## Exercise details
Print, exactly as they stand, the lines from the start of the listing to the line containing "V2: 15V (plus", inclusive.
────────────────────
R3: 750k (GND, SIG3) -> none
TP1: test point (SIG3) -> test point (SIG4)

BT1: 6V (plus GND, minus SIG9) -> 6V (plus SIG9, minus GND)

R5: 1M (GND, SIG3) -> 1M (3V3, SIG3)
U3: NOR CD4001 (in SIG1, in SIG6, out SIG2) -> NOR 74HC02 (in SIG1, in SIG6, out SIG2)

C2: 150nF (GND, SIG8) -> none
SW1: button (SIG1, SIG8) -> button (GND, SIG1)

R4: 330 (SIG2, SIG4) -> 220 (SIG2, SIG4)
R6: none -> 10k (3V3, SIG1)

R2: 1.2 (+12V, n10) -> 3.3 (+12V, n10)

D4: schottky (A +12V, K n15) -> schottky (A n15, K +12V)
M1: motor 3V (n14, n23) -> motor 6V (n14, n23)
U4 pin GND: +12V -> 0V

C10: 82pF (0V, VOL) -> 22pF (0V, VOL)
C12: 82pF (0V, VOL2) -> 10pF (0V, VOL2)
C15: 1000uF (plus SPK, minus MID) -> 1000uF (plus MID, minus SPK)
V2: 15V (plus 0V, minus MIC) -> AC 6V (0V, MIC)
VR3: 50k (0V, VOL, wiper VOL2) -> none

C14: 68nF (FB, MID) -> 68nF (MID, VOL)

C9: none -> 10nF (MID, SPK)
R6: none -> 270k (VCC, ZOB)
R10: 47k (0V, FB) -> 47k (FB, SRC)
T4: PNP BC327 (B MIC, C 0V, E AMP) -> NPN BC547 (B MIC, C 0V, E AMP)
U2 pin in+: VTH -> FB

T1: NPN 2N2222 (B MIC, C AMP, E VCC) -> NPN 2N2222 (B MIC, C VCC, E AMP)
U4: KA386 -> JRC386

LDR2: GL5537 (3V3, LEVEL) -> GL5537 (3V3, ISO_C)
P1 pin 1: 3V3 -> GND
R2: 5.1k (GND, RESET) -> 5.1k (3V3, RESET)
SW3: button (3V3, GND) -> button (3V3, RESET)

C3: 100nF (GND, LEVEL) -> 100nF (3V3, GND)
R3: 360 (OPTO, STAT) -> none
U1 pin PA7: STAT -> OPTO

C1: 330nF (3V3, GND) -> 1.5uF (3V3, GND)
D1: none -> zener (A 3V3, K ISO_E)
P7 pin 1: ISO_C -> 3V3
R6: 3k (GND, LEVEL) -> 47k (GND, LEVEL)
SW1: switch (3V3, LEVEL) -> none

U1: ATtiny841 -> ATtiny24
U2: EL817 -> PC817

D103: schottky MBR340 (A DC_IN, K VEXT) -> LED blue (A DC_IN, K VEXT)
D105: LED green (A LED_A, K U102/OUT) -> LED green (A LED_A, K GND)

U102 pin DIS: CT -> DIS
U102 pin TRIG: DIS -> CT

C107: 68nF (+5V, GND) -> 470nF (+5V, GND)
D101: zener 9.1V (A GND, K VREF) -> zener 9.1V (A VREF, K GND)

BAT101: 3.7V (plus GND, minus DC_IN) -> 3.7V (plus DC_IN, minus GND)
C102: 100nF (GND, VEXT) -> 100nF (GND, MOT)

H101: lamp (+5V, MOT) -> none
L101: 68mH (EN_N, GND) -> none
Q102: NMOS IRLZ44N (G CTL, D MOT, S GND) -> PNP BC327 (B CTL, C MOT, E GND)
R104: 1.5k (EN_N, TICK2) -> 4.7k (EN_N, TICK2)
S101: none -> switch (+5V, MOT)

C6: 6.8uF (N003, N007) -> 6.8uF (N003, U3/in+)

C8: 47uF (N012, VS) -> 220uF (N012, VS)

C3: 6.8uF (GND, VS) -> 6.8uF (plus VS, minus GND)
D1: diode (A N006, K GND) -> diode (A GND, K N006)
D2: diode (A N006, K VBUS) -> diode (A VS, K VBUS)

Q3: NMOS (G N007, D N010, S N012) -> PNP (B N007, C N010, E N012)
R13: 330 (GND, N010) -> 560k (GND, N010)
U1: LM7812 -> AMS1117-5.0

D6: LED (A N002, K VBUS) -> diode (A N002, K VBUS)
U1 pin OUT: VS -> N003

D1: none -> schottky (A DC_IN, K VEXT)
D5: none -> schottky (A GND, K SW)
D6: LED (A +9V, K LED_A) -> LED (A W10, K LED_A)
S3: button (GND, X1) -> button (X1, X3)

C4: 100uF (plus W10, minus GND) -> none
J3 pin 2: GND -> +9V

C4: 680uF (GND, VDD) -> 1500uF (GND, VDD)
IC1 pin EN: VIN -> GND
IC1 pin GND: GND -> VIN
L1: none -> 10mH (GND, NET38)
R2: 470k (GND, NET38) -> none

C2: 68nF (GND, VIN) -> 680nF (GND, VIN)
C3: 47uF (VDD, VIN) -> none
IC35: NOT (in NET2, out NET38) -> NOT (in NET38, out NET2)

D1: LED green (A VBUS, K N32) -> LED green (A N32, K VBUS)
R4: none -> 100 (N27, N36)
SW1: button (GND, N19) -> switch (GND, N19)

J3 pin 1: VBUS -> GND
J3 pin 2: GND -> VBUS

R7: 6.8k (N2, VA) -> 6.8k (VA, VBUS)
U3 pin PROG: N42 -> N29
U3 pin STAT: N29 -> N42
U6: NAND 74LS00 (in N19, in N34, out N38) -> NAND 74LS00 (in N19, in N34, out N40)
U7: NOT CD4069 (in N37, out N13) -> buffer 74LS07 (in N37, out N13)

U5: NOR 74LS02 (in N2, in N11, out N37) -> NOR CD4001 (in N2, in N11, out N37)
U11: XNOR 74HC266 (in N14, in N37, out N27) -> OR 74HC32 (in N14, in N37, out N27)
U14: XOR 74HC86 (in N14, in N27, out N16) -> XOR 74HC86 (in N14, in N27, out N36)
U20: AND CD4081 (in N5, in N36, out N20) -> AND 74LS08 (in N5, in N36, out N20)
────────────────────
## Solution for this exercise
R3: 750k (GND, SIG3) -> none
TP1: test point (SIG3) -> test point (SIG4)

BT1: 6V (plus GND, minus SIG9) -> 6V (plus SIG9, minus GND)

R5: 1M (GND, SIG3) -> 1M (3V3, SIG3)
U3: NOR CD4001 (in SIG1, in SIG6, out SIG2) -> NOR 74HC02 (in SIG1, in SIG6, out SIG2)

C2: 150nF (GND, SIG8) -> none
SW1: button (SIG1, SIG8) -> button (GND, SIG1)

R4: 330 (SIG2, SIG4) -> 220 (SIG2, SIG4)
R6: none -> 10k (3V3, SIG1)

R2: 1.2 (+12V, n10) -> 3.3 (+12V, n10)

D4: schottky (A +12V, K n15) -> schottky (A n15, K +12V)
M1: motor 3V (n14, n23) -> motor 6V (n14, n23)
U4 pin GND: +12V -> 0V

C10: 82pF (0V, VOL) -> 22pF (0V, VOL)
C12: 82pF (0V, VOL2) -> 10pF (0V, VOL2)
C15: 1000uF (plus SPK, minus MID) -> 1000uF (plus MID, minus SPK)
V2: 15V (plus 0V, minus MIC) -> AC 6V (0V, MIC)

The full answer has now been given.